* **Work item**
Omit the pictures and return every entry exactly as written.

* **Material supplied**
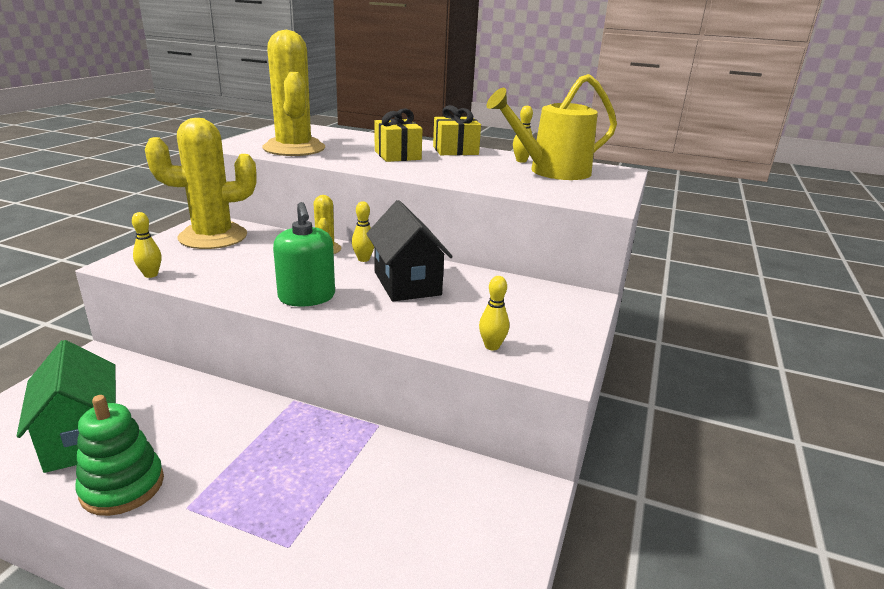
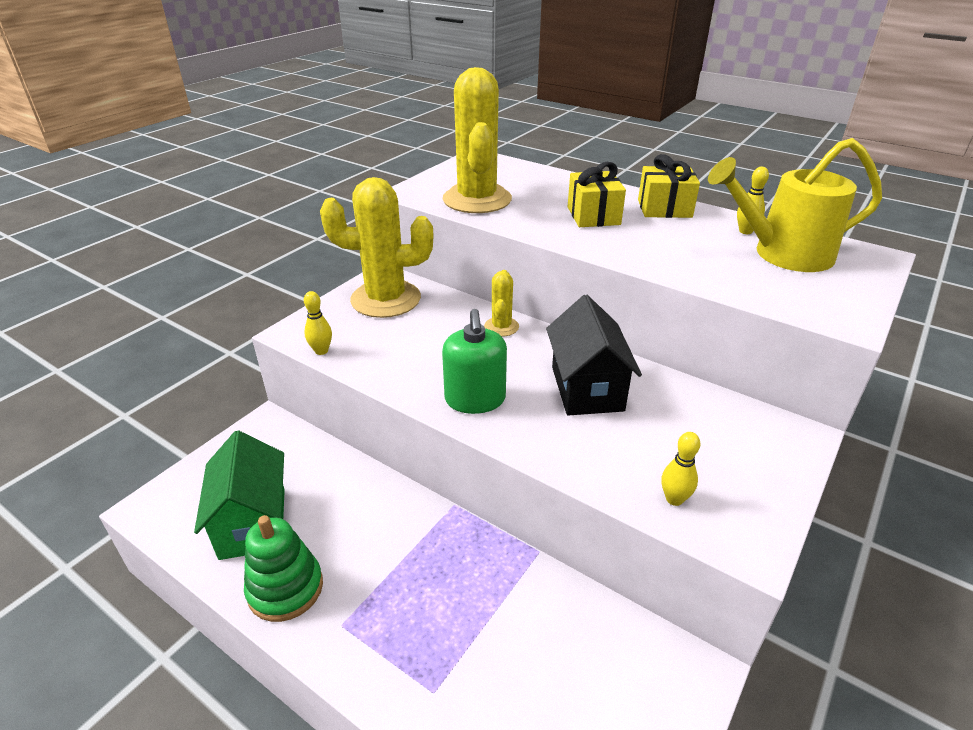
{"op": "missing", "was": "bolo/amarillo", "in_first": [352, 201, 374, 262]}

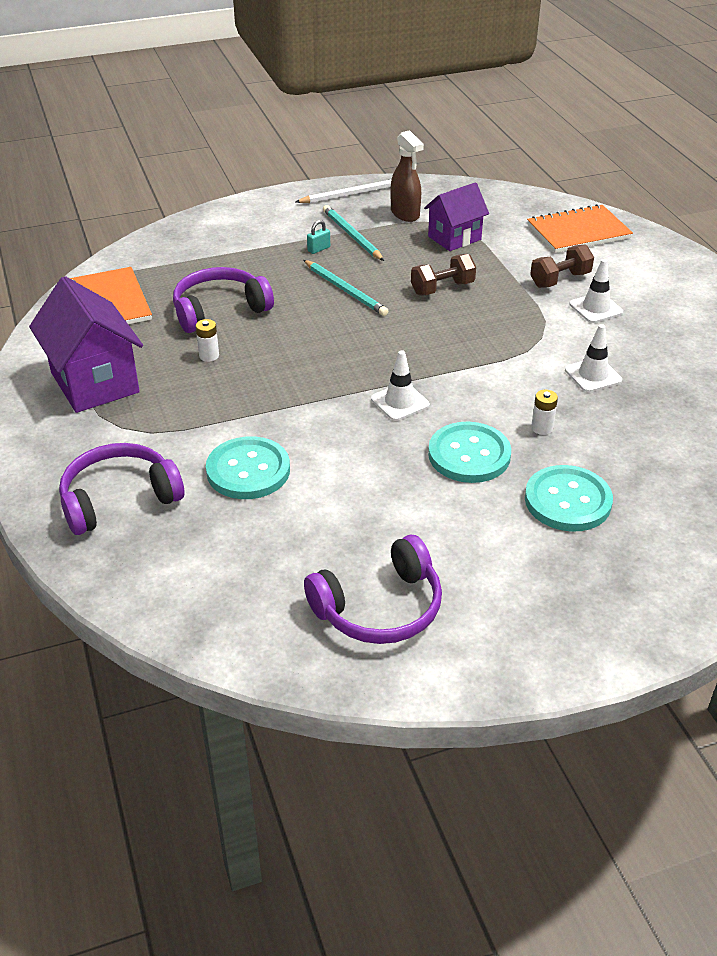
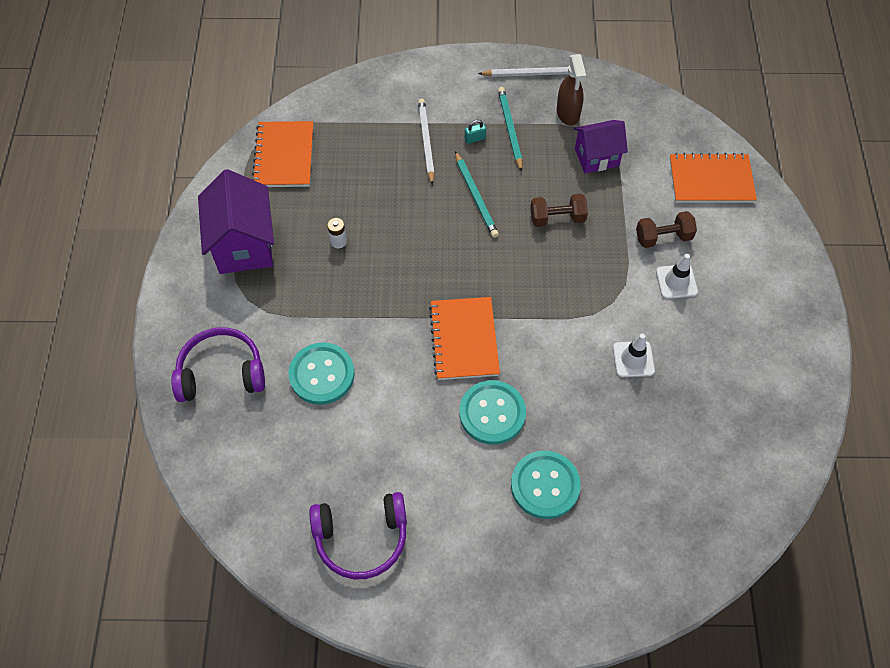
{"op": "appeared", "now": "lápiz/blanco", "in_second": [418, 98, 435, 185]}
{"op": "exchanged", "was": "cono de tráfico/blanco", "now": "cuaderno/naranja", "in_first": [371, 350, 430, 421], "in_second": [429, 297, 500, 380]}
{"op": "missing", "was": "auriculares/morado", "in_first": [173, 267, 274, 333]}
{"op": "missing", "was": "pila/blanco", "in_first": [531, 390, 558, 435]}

* **Expected answer**
{"op": "missing", "was": "bolo/amarillo", "in_first": [352, 201, 374, 262]}

{"op": "appeared", "now": "lápiz/blanco", "in_second": [418, 98, 435, 185]}
{"op": "exchanged", "was": "cono de tráfico/blanco", "now": "cuaderno/naranja", "in_first": [371, 350, 430, 421], "in_second": [429, 297, 500, 380]}
{"op": "missing", "was": "auriculares/morado", "in_first": [173, 267, 274, 333]}
{"op": "missing", "was": "pila/blanco", "in_first": [531, 390, 558, 435]}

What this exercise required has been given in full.